#### Assignment
Word for word, copy the line containing "green pencil [57,262,250,282] -> none" and each line after it in the records below, ending with the last line.

[Dataset extract Boundary: Start]

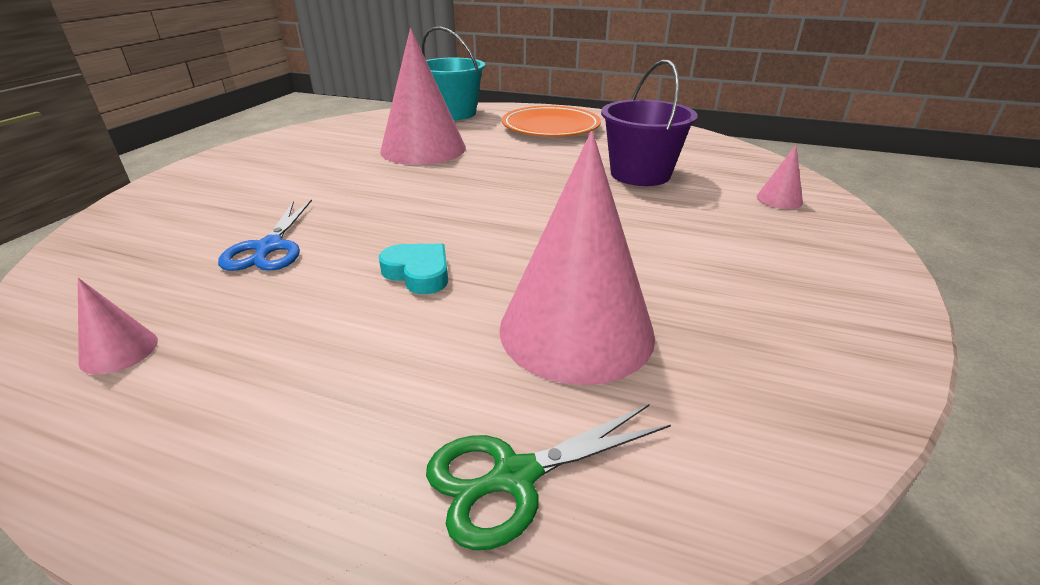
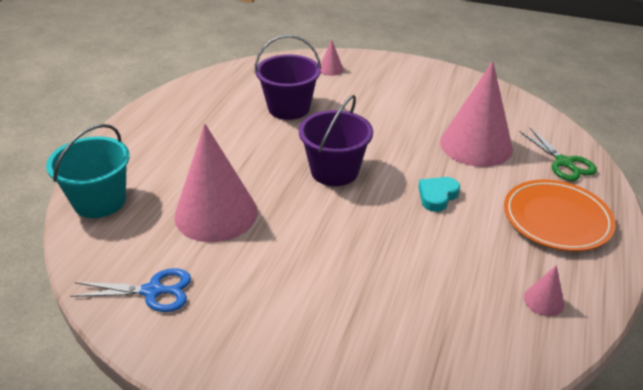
camera: 90 degrees left, 5 degrees up
blue scissors [218,199,312,271] -> blue scissors moved to [70,268,191,312]
orange plate [502,106,601,137] -> orange plate moved to [504,179,616,251]
none -> purple bucket [299,95,373,186]

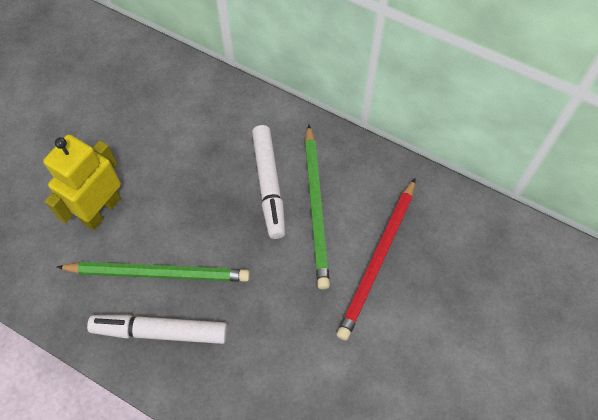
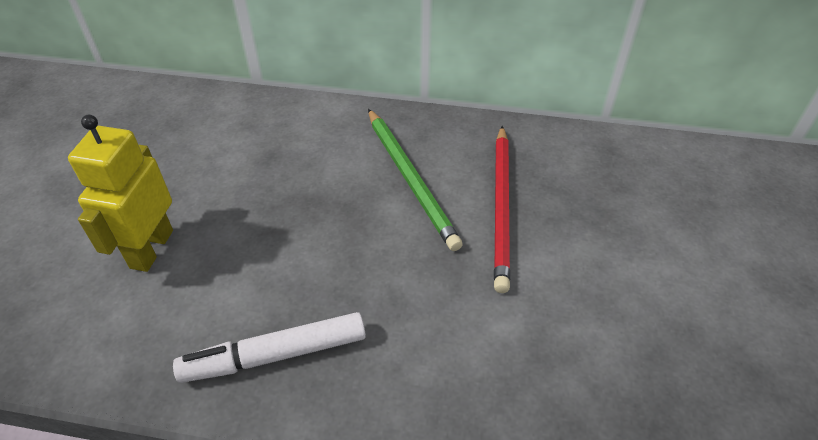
camera: 20 degrees left, 15 degrees down
green pencil [57,262,250,282] -> none
white marker [252,125,285,239] -> none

[Dataset extract Boundary: End]

#### Output
green pencil [57,262,250,282] -> none
white marker [252,125,285,239] -> none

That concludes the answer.